EXERCISE OBJECTIVE => Return exactly the lines of the data below, from the one that contains "black brick F7:F8" through the final line, and leave out every picture.

EXERCISE MATERIALS =>
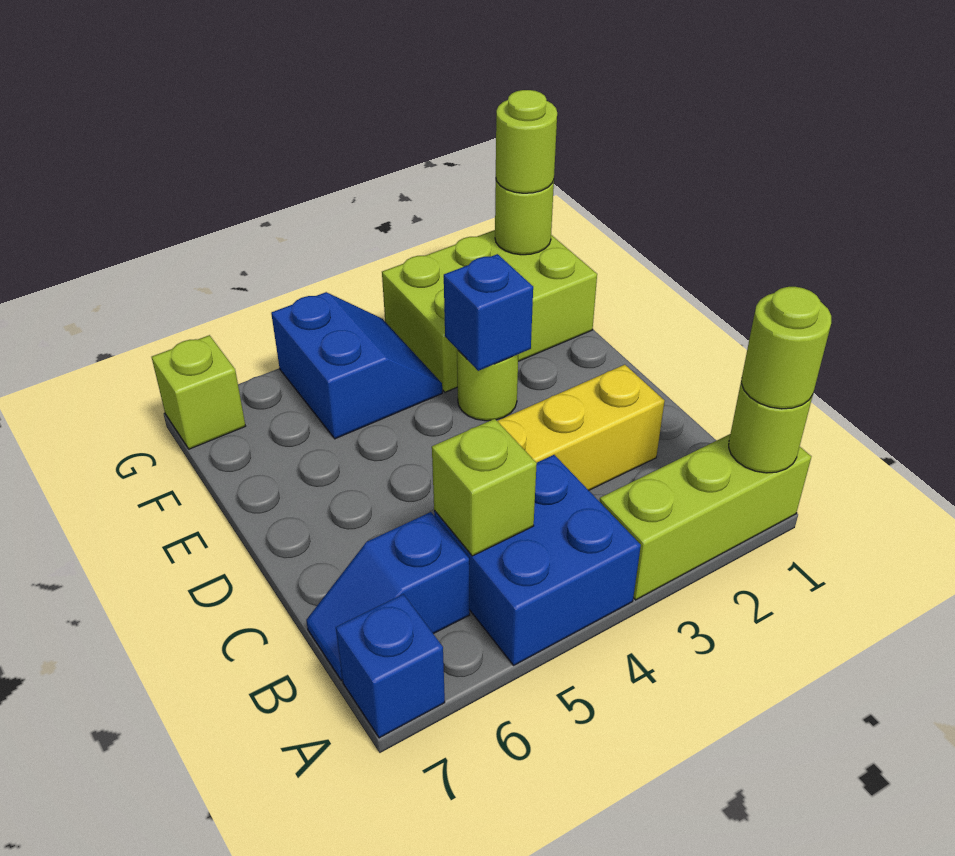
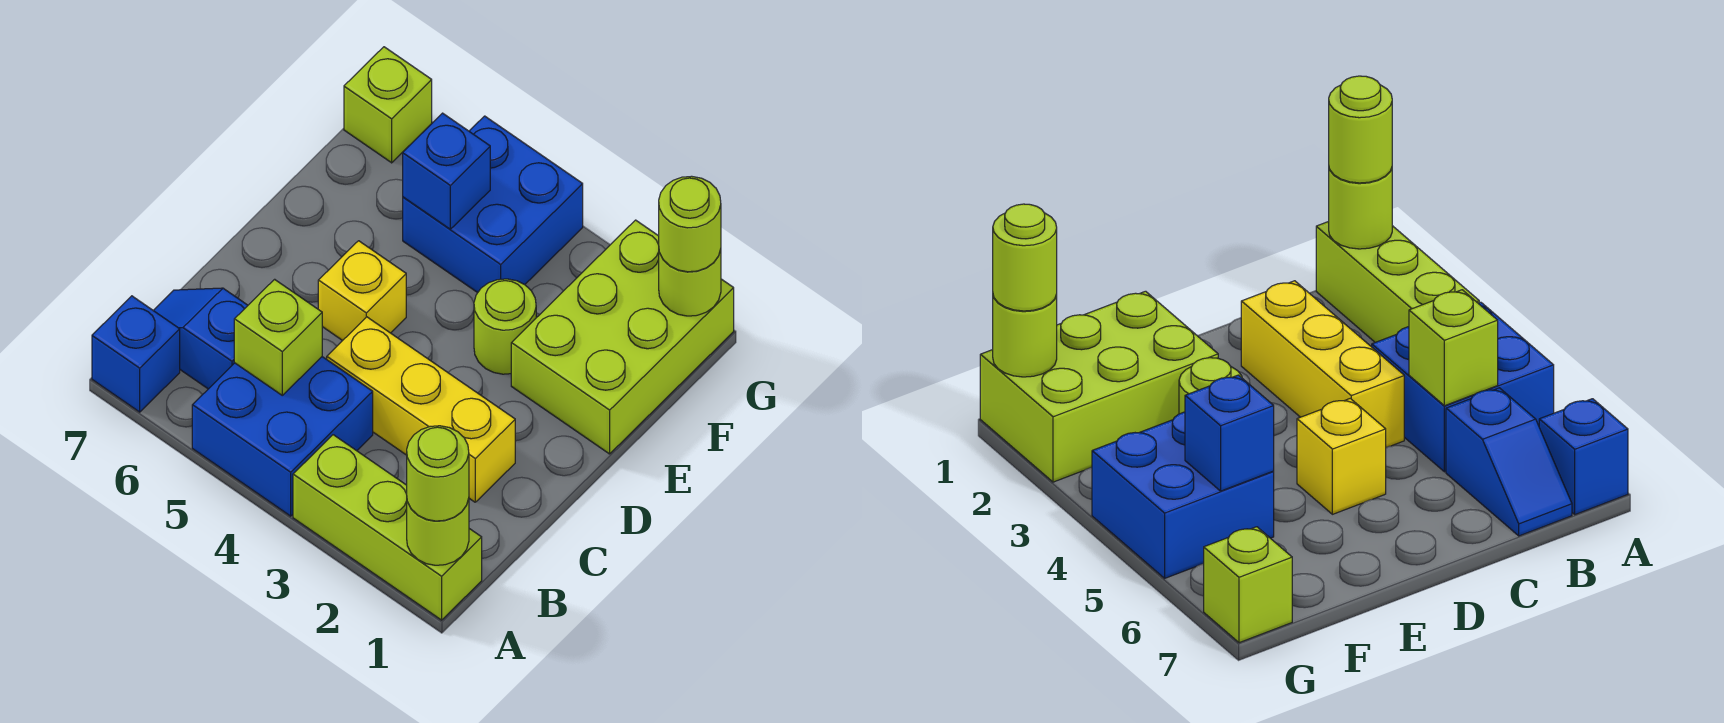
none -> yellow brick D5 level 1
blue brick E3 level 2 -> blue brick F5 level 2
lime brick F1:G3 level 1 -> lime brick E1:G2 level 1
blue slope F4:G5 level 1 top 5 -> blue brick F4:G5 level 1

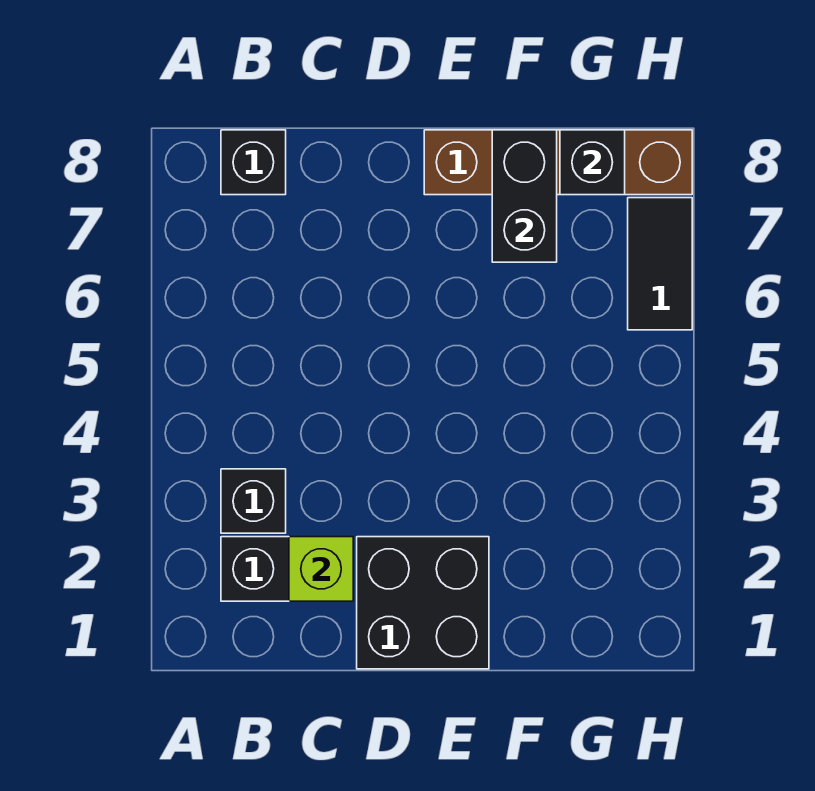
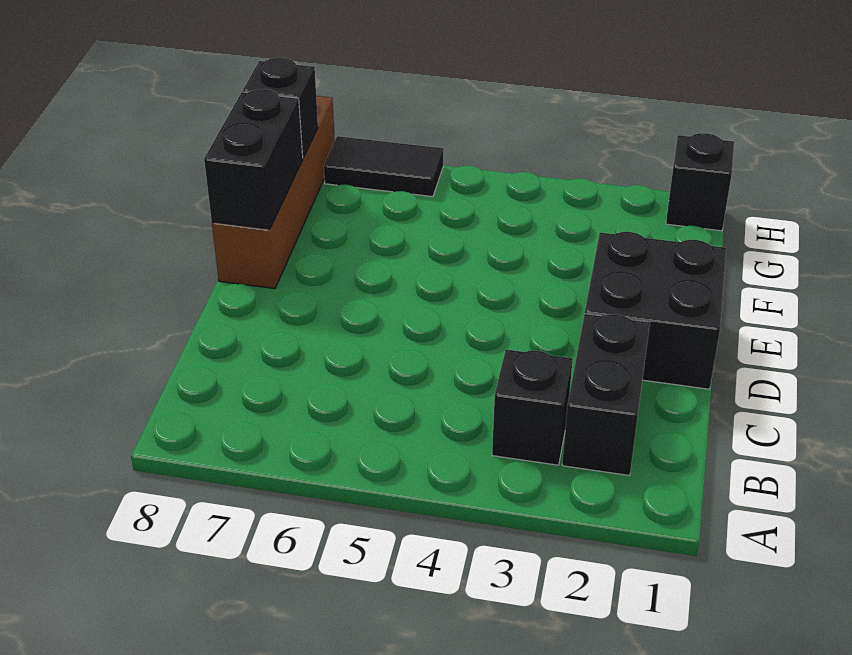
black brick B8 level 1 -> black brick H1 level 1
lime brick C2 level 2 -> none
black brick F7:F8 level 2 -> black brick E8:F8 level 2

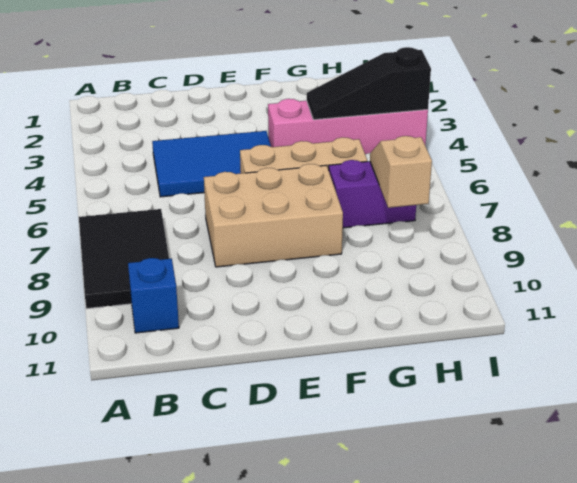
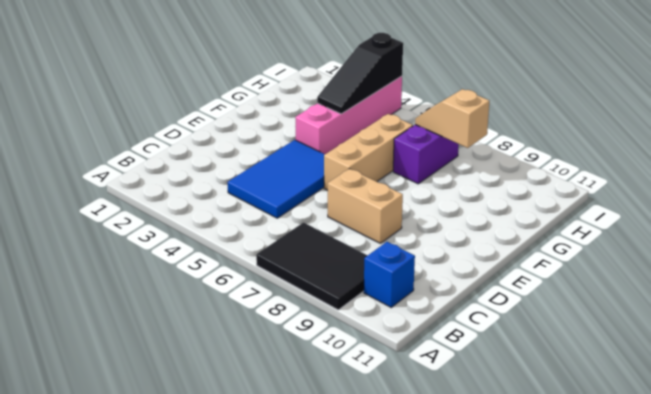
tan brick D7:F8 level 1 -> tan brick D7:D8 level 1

THE ANSWER =>
black brick F7:F8 level 2 -> black brick E8:F8 level 2

tan brick D7:F8 level 1 -> tan brick D7:D8 level 1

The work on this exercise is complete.